# Exercise
Scan the data. Collect each line that contains the word "PAIL".

# Data provided
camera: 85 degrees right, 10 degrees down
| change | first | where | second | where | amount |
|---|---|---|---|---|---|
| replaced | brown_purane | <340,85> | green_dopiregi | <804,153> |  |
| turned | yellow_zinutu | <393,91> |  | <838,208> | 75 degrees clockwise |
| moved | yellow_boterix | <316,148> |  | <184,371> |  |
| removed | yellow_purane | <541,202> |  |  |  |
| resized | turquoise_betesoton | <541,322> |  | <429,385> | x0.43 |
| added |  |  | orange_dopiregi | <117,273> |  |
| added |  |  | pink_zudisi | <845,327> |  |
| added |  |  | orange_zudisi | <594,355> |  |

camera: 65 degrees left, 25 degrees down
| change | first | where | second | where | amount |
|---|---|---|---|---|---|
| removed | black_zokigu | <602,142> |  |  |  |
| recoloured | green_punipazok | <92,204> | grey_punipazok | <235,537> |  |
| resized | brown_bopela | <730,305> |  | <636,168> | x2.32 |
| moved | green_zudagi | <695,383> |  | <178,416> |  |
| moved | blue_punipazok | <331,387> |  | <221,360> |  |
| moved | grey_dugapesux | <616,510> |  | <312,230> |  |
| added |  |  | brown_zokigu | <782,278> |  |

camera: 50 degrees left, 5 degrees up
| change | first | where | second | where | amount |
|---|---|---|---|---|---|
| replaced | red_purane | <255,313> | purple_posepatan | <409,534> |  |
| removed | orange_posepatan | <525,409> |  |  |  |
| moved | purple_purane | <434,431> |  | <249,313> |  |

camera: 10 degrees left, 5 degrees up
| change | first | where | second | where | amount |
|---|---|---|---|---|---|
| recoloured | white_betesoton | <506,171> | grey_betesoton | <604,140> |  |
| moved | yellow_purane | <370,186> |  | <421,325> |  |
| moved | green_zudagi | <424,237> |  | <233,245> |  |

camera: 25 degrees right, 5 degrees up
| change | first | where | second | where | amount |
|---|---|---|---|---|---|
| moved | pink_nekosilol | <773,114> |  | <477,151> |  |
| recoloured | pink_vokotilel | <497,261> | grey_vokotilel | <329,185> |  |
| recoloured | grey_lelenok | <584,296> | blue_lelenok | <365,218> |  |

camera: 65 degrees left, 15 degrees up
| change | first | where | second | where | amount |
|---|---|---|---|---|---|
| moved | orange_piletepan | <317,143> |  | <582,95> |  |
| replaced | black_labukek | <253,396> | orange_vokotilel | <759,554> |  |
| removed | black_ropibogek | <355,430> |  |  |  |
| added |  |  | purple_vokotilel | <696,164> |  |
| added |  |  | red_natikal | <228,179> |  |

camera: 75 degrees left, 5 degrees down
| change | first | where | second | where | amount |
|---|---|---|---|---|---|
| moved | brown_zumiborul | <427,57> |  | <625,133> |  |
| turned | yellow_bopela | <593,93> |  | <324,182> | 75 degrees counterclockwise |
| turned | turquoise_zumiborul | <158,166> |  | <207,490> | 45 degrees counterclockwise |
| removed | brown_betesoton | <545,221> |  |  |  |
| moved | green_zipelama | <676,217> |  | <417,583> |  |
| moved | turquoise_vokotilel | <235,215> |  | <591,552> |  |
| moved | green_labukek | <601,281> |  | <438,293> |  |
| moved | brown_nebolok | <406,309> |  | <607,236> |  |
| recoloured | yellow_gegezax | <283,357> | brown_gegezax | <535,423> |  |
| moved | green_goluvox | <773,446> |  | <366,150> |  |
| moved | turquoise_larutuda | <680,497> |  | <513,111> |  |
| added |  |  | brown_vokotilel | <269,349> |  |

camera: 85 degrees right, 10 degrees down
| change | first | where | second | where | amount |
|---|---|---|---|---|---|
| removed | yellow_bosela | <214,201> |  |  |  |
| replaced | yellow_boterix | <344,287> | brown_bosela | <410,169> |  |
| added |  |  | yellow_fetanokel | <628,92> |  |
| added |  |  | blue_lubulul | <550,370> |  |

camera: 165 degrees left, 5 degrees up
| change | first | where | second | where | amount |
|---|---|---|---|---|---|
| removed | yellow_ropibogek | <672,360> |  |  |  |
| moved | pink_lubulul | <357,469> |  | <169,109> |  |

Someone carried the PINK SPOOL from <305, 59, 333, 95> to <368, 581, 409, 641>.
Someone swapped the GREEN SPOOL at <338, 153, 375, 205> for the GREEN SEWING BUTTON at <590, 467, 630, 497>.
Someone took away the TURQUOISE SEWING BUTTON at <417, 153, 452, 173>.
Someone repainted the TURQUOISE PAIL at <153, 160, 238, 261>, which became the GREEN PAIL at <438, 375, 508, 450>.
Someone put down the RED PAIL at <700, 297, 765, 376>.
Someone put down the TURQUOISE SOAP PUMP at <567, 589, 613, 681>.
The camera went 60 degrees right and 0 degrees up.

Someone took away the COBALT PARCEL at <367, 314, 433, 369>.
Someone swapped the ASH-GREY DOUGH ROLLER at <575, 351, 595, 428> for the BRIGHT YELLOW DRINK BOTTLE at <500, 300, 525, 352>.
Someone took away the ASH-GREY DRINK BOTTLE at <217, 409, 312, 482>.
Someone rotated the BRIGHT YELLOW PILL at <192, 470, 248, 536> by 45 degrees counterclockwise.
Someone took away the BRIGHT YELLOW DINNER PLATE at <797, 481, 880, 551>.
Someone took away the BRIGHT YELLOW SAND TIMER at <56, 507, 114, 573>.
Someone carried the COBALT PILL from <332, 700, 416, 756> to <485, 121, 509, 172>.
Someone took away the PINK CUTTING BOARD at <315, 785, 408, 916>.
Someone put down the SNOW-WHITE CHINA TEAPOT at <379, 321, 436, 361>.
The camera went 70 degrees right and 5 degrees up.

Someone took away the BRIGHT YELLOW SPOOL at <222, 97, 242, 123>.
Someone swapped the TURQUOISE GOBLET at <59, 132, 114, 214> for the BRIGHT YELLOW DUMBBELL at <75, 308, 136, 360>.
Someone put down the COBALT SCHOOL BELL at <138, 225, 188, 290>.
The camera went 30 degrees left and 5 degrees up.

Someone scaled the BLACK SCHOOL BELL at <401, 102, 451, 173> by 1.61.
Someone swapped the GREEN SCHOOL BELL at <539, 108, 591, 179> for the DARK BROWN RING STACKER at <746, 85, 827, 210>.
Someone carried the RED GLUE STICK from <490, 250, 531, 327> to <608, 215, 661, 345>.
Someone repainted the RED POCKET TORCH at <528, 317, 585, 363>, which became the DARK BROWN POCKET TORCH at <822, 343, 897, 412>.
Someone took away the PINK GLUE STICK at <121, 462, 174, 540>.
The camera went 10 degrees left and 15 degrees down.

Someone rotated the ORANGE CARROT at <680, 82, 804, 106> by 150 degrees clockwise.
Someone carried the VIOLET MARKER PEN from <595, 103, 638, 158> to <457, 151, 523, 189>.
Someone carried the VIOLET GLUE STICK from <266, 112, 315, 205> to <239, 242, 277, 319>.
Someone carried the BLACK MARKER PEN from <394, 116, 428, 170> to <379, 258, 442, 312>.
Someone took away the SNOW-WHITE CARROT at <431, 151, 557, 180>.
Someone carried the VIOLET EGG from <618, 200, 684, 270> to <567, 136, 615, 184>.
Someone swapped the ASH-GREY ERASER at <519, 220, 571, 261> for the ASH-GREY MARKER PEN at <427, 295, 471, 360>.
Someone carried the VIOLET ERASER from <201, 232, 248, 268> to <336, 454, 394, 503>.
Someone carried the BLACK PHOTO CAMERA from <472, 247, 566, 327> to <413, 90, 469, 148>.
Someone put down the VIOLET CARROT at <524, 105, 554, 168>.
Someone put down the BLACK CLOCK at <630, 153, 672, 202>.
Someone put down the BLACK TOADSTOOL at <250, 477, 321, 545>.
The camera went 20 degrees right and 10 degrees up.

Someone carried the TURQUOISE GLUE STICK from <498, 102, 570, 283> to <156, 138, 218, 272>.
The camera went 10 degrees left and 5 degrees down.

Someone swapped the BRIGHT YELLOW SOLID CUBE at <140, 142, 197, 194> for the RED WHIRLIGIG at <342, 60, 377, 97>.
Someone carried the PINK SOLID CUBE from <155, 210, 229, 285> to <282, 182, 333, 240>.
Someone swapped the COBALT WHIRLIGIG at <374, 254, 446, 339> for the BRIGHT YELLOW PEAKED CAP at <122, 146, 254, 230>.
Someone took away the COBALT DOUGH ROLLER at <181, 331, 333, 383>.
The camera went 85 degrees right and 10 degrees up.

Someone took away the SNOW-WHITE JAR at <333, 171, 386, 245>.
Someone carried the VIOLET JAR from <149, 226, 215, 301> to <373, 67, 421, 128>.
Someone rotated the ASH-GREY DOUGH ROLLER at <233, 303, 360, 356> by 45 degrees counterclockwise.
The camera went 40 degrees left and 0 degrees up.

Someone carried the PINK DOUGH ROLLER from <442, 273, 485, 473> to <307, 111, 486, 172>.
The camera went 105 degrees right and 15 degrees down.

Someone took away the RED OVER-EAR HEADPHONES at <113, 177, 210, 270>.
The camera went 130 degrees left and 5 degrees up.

# Answer to the problem
Someone repainted the TURQUOISE PAIL at <153, 160, 238, 261>, which became the GREEN PAIL at <438, 375, 508, 450>.
Someone put down the RED PAIL at <700, 297, 765, 376>.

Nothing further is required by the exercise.